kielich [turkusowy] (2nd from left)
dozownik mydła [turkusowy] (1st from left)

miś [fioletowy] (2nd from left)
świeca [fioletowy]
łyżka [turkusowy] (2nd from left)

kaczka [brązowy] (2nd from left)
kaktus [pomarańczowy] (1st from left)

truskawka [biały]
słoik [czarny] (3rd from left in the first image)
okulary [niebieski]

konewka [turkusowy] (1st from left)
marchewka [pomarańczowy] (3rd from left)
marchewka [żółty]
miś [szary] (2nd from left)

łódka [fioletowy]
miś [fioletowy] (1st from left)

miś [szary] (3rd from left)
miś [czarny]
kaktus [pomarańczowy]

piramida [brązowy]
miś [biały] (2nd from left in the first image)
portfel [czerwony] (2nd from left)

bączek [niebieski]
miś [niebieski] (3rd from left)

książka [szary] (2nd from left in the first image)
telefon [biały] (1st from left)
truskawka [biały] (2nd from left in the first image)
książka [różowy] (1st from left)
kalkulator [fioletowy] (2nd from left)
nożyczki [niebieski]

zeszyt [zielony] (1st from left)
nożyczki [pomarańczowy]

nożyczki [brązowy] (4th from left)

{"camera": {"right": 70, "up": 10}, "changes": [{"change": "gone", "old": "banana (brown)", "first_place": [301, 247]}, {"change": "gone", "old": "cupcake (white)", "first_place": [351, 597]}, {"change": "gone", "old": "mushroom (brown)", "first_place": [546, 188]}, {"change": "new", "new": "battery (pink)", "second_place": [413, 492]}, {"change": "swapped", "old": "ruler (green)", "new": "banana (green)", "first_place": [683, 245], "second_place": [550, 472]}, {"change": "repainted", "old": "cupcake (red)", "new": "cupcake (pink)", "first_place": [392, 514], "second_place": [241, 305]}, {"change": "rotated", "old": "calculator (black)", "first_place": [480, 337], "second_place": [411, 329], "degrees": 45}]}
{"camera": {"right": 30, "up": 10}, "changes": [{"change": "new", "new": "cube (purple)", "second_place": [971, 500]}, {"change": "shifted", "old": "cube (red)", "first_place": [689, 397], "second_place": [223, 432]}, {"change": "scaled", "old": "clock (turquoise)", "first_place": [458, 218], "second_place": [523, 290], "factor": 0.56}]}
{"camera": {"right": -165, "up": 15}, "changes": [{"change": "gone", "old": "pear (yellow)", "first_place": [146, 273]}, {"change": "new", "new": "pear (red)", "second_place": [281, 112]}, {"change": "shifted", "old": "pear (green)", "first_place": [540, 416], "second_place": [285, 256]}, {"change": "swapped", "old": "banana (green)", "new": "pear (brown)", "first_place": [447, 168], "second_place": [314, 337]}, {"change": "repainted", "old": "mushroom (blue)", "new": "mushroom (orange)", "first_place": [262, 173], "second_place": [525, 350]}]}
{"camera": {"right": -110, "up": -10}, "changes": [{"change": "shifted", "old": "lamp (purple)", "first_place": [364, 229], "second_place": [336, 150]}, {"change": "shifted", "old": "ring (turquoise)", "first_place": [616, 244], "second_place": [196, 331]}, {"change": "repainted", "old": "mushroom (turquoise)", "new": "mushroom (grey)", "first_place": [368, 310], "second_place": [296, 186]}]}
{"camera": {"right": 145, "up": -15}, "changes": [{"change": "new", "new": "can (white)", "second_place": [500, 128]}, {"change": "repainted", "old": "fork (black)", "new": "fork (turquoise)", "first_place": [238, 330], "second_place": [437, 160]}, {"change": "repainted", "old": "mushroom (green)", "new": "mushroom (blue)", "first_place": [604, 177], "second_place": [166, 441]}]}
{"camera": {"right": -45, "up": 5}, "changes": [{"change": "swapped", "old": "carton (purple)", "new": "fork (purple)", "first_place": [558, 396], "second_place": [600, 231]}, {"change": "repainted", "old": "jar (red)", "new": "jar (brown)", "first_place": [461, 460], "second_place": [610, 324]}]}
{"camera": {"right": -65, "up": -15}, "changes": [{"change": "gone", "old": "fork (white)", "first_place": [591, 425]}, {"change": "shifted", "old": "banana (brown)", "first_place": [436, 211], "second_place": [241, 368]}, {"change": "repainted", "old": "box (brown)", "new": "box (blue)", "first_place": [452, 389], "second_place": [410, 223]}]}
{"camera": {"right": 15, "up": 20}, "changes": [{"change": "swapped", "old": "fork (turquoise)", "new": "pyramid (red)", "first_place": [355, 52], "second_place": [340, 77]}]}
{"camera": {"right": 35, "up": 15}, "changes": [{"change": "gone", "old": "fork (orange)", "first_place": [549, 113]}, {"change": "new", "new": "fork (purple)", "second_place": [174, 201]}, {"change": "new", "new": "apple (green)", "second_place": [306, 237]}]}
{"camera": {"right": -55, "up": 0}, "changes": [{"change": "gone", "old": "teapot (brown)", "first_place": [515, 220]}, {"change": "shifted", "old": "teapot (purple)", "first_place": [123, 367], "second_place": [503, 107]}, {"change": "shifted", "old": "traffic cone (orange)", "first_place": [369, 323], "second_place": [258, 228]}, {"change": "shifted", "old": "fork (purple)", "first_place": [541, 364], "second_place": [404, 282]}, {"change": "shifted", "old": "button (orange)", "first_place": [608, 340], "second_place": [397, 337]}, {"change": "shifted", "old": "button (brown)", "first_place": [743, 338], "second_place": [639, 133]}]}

========================================================================

Work to complete
Give every record again, exactly as it appears.

Result
kielich [turkusowy] (2nd from left)
dozownik mydła [turkusowy] (1st from left)

miś [fioletowy] (2nd from left)
świeca [fioletowy]
łyżka [turkusowy] (2nd from left)

kaczka [brązowy] (2nd from left)
kaktus [pomarańczowy] (1st from left)

truskawka [biały]
słoik [czarny] (3rd from left in the first image)
okulary [niebieski]

konewka [turkusowy] (1st from left)
marchewka [pomarańczowy] (3rd from left)
marchewka [żółty]
miś [szary] (2nd from left)

łódka [fioletowy]
miś [fioletowy] (1st from left)

miś [szary] (3rd from left)
miś [czarny]
kaktus [pomarańczowy]

piramida [brązowy]
miś [biały] (2nd from left in the first image)
portfel [czerwony] (2nd from left)

bączek [niebieski]
miś [niebieski] (3rd from left)

książka [szary] (2nd from left in the first image)
telefon [biały] (1st from left)
truskawka [biały] (2nd from left in the first image)
książka [różowy] (1st from left)
kalkulator [fioletowy] (2nd from left)
nożyczki [niebieski]

zeszyt [zielony] (1st from left)
nożyczki [pomarańczowy]

nożyczki [brązowy] (4th from left)

{"camera": {"right": 70, "up": 10}, "changes": [{"change": "gone", "old": "banana (brown)", "first_place": [301, 247]}, {"change": "gone", "old": "cupcake (white)", "first_place": [351, 597]}, {"change": "gone", "old": "mushroom (brown)", "first_place": [546, 188]}, {"change": "new", "new": "battery (pink)", "second_place": [413, 492]}, {"change": "swapped", "old": "ruler (green)", "new": "banana (green)", "first_place": [683, 245], "second_place": [550, 472]}, {"change": "repainted", "old": "cupcake (red)", "new": "cupcake (pink)", "first_place": [392, 514], "second_place": [241, 305]}, {"change": "rotated", "old": "calculator (black)", "first_place": [480, 337], "second_place": [411, 329], "degrees": 45}]}
{"camera": {"right": 30, "up": 10}, "changes": [{"change": "new", "new": "cube (purple)", "second_place": [971, 500]}, {"change": "shifted", "old": "cube (red)", "first_place": [689, 397], "second_place": [223, 432]}, {"change": "scaled", "old": "clock (turquoise)", "first_place": [458, 218], "second_place": [523, 290], "factor": 0.56}]}
{"camera": {"right": -165, "up": 15}, "changes": [{"change": "gone", "old": "pear (yellow)", "first_place": [146, 273]}, {"change": "new", "new": "pear (red)", "second_place": [281, 112]}, {"change": "shifted", "old": "pear (green)", "first_place": [540, 416], "second_place": [285, 256]}, {"change": "swapped", "old": "banana (green)", "new": "pear (brown)", "first_place": [447, 168], "second_place": [314, 337]}, {"change": "repainted", "old": "mushroom (blue)", "new": "mushroom (orange)", "first_place": [262, 173], "second_place": [525, 350]}]}
{"camera": {"right": -110, "up": -10}, "changes": [{"change": "shifted", "old": "lamp (purple)", "first_place": [364, 229], "second_place": [336, 150]}, {"change": "shifted", "old": "ring (turquoise)", "first_place": [616, 244], "second_place": [196, 331]}, {"change": "repainted", "old": "mushroom (turquoise)", "new": "mushroom (grey)", "first_place": [368, 310], "second_place": [296, 186]}]}
{"camera": {"right": 145, "up": -15}, "changes": [{"change": "new", "new": "can (white)", "second_place": [500, 128]}, {"change": "repainted", "old": "fork (black)", "new": "fork (turquoise)", "first_place": [238, 330], "second_place": [437, 160]}, {"change": "repainted", "old": "mushroom (green)", "new": "mushroom (blue)", "first_place": [604, 177], "second_place": [166, 441]}]}
{"camera": {"right": -45, "up": 5}, "changes": [{"change": "swapped", "old": "carton (purple)", "new": "fork (purple)", "first_place": [558, 396], "second_place": [600, 231]}, {"change": "repainted", "old": "jar (red)", "new": "jar (brown)", "first_place": [461, 460], "second_place": [610, 324]}]}
{"camera": {"right": -65, "up": -15}, "changes": [{"change": "gone", "old": "fork (white)", "first_place": [591, 425]}, {"change": "shifted", "old": "banana (brown)", "first_place": [436, 211], "second_place": [241, 368]}, {"change": "repainted", "old": "box (brown)", "new": "box (blue)", "first_place": [452, 389], "second_place": [410, 223]}]}
{"camera": {"right": 15, "up": 20}, "changes": [{"change": "swapped", "old": "fork (turquoise)", "new": "pyramid (red)", "first_place": [355, 52], "second_place": [340, 77]}]}
{"camera": {"right": 35, "up": 15}, "changes": [{"change": "gone", "old": "fork (orange)", "first_place": [549, 113]}, {"change": "new", "new": "fork (purple)", "second_place": [174, 201]}, {"change": "new", "new": "apple (green)", "second_place": [306, 237]}]}
{"camera": {"right": -55, "up": 0}, "changes": [{"change": "gone", "old": "teapot (brown)", "first_place": [515, 220]}, {"change": "shifted", "old": "teapot (purple)", "first_place": [123, 367], "second_place": [503, 107]}, {"change": "shifted", "old": "traffic cone (orange)", "first_place": [369, 323], "second_place": [258, 228]}, {"change": "shifted", "old": "fork (purple)", "first_place": [541, 364], "second_place": [404, 282]}, {"change": "shifted", "old": "button (orange)", "first_place": [608, 340], "second_place": [397, 337]}, {"change": "shifted", "old": "button (brown)", "first_place": [743, 338], "second_place": [639, 133]}]}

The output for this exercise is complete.